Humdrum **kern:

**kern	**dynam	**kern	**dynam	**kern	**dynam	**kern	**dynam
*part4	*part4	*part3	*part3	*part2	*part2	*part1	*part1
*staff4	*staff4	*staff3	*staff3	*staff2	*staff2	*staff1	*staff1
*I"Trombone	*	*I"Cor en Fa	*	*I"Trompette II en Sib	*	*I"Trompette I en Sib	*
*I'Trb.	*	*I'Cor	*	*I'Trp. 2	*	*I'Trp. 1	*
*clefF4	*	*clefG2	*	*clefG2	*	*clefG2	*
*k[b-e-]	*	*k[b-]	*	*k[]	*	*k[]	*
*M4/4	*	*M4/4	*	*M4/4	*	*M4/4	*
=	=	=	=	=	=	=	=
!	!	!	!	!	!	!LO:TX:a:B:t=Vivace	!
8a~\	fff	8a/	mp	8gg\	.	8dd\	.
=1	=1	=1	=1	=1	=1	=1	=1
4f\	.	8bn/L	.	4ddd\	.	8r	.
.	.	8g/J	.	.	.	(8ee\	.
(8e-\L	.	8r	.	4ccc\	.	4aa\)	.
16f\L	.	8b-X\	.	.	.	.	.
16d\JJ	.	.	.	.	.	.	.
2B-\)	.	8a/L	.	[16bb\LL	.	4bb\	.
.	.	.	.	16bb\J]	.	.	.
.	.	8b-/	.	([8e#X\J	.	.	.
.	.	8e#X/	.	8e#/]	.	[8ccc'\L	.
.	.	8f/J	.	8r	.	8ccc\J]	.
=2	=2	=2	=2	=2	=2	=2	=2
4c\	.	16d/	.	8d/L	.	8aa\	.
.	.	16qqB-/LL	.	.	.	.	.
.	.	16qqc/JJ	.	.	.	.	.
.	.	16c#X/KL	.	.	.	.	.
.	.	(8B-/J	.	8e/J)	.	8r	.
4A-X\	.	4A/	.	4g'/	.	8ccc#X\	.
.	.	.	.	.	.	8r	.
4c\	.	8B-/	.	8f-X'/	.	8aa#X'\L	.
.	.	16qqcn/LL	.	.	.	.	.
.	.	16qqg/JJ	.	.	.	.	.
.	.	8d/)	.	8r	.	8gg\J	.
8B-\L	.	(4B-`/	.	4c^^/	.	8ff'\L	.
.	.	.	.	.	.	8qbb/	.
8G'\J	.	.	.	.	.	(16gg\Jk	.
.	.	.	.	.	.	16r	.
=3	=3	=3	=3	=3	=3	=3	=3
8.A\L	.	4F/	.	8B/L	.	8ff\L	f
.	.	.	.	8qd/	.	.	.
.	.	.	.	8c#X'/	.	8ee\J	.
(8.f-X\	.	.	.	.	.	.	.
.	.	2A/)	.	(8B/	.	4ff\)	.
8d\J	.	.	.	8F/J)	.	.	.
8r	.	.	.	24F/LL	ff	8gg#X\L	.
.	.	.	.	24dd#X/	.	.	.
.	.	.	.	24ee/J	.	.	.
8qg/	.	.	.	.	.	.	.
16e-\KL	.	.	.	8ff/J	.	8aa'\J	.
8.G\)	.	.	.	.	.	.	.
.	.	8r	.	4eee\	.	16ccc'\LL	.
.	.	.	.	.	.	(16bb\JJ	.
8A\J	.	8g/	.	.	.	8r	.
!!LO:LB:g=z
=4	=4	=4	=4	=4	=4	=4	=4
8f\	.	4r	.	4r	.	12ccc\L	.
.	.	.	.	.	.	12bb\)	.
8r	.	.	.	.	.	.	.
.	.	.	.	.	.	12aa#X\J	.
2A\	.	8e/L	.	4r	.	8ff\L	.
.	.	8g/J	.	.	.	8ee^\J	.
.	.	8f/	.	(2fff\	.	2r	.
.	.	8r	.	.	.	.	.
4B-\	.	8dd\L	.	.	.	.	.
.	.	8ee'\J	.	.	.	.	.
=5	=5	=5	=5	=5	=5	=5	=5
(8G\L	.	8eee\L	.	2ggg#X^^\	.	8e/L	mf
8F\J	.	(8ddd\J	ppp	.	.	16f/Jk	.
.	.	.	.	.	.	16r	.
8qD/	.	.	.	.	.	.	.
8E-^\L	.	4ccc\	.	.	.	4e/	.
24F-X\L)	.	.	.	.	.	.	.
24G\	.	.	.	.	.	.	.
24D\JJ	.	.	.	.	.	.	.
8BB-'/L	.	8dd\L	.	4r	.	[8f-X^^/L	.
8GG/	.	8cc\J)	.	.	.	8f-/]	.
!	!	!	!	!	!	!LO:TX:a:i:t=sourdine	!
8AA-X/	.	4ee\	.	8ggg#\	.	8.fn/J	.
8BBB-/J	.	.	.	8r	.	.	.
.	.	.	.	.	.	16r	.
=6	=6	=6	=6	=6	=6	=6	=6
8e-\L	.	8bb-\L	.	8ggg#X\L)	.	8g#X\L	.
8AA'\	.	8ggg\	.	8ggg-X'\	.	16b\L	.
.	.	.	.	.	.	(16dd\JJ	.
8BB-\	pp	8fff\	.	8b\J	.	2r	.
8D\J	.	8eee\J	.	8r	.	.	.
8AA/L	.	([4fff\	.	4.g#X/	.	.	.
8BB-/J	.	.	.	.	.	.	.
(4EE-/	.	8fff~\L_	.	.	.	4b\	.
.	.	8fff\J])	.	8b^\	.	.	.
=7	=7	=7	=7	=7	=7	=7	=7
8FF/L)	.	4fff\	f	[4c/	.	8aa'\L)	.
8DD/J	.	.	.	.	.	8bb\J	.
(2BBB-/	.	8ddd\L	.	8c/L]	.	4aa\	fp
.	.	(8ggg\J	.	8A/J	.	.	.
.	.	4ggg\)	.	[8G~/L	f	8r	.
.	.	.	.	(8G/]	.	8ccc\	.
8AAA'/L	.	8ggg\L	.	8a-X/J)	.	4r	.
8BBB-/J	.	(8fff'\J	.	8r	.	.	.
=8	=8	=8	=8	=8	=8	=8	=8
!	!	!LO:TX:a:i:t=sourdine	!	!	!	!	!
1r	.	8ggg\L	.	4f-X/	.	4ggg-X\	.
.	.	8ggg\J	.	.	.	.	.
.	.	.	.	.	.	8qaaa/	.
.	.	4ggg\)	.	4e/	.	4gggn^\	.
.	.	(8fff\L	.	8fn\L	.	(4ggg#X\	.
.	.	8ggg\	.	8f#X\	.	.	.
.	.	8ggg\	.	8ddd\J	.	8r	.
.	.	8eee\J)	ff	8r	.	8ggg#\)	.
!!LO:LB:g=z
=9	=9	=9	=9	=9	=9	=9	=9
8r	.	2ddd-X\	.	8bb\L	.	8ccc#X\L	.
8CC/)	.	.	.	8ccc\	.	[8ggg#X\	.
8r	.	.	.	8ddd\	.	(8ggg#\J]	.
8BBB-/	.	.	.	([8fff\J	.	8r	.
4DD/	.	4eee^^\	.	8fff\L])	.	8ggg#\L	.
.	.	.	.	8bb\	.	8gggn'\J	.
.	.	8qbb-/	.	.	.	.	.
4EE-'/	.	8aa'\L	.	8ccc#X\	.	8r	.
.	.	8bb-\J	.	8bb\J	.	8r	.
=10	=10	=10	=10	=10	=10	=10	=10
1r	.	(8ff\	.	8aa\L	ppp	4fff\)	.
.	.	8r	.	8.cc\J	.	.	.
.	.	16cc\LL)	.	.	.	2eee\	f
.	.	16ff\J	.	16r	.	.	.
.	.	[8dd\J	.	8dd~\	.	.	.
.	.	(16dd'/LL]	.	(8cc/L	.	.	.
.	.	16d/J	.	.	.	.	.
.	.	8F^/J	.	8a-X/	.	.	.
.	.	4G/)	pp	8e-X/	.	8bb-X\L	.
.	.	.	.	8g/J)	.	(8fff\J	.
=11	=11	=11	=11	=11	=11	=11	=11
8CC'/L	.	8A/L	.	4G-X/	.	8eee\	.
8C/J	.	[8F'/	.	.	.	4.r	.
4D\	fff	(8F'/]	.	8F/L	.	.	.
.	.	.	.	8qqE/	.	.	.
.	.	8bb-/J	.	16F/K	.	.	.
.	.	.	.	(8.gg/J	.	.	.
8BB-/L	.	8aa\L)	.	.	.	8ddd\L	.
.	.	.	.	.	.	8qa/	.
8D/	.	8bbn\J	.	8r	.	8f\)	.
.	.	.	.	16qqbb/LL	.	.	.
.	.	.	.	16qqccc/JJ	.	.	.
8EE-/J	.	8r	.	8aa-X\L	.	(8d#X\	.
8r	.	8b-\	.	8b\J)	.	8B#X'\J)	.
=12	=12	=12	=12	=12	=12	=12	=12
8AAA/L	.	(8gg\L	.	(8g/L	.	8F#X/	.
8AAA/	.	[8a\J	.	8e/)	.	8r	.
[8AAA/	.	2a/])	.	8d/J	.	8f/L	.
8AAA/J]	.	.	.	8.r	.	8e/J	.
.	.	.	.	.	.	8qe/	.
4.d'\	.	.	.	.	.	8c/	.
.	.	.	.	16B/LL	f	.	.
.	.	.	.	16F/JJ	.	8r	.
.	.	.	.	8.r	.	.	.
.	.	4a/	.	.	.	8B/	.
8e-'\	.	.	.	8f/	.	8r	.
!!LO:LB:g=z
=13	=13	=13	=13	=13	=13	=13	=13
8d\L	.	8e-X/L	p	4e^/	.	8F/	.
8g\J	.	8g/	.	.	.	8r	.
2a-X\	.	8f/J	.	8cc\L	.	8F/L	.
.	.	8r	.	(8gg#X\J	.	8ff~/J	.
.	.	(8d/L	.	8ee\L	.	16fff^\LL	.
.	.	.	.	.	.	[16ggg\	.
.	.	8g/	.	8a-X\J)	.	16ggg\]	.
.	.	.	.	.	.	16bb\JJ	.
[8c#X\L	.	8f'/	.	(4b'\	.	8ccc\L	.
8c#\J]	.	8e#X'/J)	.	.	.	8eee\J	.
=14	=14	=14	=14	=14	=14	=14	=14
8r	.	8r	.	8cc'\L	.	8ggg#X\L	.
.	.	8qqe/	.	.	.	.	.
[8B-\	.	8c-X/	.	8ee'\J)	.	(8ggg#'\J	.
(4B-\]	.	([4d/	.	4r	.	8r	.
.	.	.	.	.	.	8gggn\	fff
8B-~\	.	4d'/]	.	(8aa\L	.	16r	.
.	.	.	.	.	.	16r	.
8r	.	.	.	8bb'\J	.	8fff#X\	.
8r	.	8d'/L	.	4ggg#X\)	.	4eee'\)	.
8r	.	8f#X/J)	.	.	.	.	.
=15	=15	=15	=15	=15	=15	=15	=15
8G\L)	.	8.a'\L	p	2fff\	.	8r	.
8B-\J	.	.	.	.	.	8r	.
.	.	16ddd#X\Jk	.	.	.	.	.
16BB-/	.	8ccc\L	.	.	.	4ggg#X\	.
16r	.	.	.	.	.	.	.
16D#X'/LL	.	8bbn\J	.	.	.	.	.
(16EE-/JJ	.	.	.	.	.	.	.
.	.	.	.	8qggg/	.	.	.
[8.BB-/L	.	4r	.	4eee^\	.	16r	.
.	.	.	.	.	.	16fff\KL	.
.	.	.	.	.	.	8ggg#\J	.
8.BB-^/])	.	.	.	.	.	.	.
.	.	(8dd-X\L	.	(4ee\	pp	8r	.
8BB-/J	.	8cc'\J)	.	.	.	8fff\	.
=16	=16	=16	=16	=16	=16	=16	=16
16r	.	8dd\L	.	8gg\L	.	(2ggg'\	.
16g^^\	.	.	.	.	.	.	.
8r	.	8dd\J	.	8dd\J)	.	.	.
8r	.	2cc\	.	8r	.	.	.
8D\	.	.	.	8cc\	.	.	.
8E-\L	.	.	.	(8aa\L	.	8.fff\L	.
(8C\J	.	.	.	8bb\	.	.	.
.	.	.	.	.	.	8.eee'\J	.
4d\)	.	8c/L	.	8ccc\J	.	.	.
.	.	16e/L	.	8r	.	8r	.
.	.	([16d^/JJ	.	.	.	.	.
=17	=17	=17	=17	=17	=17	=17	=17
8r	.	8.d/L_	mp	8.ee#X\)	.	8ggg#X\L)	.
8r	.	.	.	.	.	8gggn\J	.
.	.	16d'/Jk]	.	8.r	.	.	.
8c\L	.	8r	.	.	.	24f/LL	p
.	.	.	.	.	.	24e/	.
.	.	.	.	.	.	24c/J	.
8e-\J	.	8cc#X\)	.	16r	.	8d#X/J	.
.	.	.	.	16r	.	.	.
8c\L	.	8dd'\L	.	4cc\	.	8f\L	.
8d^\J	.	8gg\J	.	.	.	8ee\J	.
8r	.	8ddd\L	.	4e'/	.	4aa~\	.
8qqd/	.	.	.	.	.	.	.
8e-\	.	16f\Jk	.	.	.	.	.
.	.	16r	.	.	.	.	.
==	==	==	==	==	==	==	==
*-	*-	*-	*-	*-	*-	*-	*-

===

WHAT YOU ARE ASKED TO DO: Please find every line in the items above that contains the string "sourdine", and copy each one. The match is case-sensitive.

RESULT FOR THIS EXERCISE:
!	!	!	!	!	!	!LO:TX:a:i:t=sourdine	!
!	!	!LO:TX:a:i:t=sourdine	!	!	!	!	!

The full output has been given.